• WORK TO COMPLETE: Whichever lines of the entries hold the word "pear" should be identified and copied.

Extracted data entries
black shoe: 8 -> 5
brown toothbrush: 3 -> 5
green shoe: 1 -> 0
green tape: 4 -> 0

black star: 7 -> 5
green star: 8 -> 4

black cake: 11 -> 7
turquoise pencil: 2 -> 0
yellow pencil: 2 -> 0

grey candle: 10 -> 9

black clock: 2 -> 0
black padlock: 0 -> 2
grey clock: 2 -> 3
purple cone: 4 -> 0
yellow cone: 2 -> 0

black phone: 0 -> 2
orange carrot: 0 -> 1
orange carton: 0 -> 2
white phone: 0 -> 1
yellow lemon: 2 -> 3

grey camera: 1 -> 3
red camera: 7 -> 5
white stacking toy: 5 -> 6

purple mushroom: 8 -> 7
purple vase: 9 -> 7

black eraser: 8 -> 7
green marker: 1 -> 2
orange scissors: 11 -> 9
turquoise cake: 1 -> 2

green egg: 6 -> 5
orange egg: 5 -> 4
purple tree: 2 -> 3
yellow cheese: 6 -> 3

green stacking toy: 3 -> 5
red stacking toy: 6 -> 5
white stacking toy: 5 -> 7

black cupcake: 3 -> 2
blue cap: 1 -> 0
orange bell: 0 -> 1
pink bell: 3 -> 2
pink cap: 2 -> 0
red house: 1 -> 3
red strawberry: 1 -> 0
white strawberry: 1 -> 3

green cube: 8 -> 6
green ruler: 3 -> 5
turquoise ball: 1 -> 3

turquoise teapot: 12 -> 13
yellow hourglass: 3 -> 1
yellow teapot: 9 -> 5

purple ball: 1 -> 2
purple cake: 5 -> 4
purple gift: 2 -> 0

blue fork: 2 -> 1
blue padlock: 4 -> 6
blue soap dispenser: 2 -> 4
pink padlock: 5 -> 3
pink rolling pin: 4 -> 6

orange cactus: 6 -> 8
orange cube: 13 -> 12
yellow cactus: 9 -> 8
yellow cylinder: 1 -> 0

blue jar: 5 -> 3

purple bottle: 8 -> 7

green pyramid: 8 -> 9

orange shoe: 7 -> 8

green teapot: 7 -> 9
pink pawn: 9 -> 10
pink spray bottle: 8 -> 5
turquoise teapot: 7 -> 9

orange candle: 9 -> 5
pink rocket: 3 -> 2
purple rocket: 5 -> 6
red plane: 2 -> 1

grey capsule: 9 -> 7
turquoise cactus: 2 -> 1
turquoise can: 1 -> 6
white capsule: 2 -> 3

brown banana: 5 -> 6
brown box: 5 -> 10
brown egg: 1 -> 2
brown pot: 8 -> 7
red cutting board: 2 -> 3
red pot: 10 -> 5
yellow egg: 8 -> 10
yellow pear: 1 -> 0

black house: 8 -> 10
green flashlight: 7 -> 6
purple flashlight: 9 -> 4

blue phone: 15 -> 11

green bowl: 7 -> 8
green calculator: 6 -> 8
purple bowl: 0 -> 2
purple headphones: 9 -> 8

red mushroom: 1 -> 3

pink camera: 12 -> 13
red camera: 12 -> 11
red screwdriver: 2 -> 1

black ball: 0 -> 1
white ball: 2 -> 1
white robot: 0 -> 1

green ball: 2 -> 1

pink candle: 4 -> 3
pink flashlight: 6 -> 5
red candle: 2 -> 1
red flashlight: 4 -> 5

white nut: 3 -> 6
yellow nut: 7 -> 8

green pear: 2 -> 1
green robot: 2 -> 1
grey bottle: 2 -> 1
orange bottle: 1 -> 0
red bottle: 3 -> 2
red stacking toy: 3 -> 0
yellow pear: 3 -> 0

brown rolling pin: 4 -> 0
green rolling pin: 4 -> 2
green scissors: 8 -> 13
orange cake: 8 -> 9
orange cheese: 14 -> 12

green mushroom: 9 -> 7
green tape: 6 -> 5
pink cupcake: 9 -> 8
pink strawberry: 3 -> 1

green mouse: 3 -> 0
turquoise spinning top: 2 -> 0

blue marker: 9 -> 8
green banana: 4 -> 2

• PROBLEM SOLUTION:
yellow pear: 1 -> 0
green pear: 2 -> 1
yellow pear: 3 -> 0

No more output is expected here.